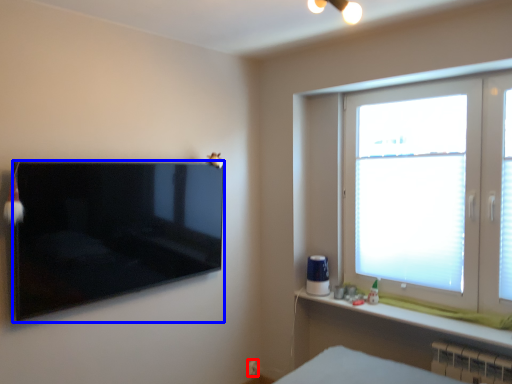
Question: Which object appears closest to the camera in this image, electric outlet (highlighted by a red box) or television (highlighted by a blue box)?

Choices:
 (A) electric outlet
 (B) television

Answer: (B)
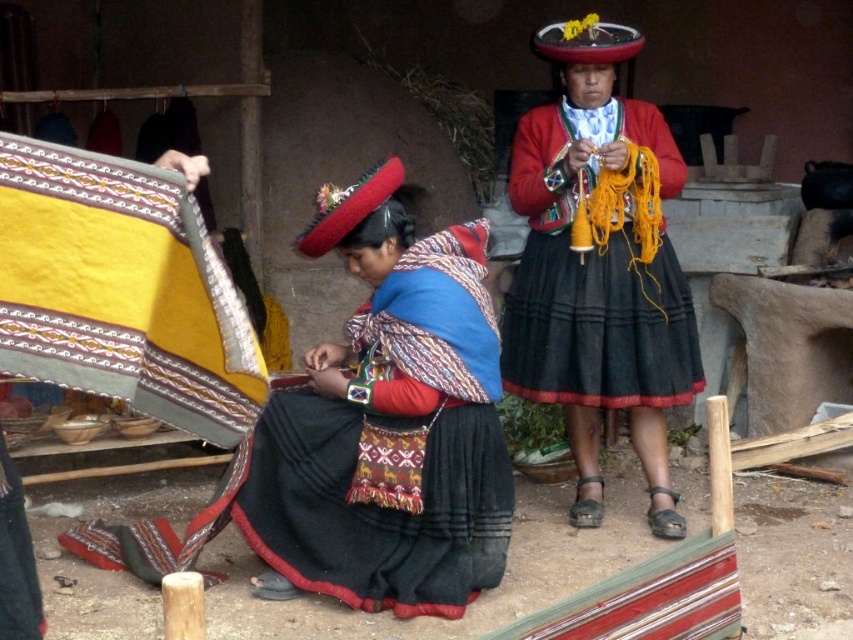
Question: Can you confirm if black woven skirt at lower left is wider than matte black skirt at center?

Choices:
 (A) yes
 (B) no

Answer: (A)

Question: Is black woven skirt at lower left closer to camera compared to matte black skirt at center?

Choices:
 (A) yes
 (B) no

Answer: (A)

Question: Which point is closer to the camera taking this photo?

Choices:
 (A) (526, 396)
 (B) (495, 368)

Answer: (B)

Question: Is black woven skirt at lower left above matte black skirt at center?

Choices:
 (A) no
 (B) yes

Answer: (A)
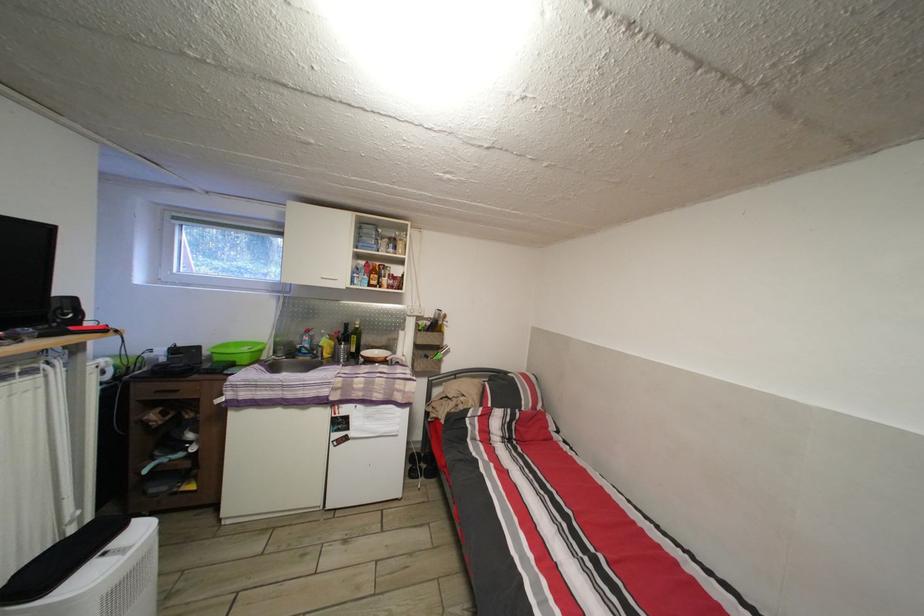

* WHAT YOU ARE ASKED TO DO
How many lines of the data above contain the word "center"? Give only the number.

* TASK ANSWER
3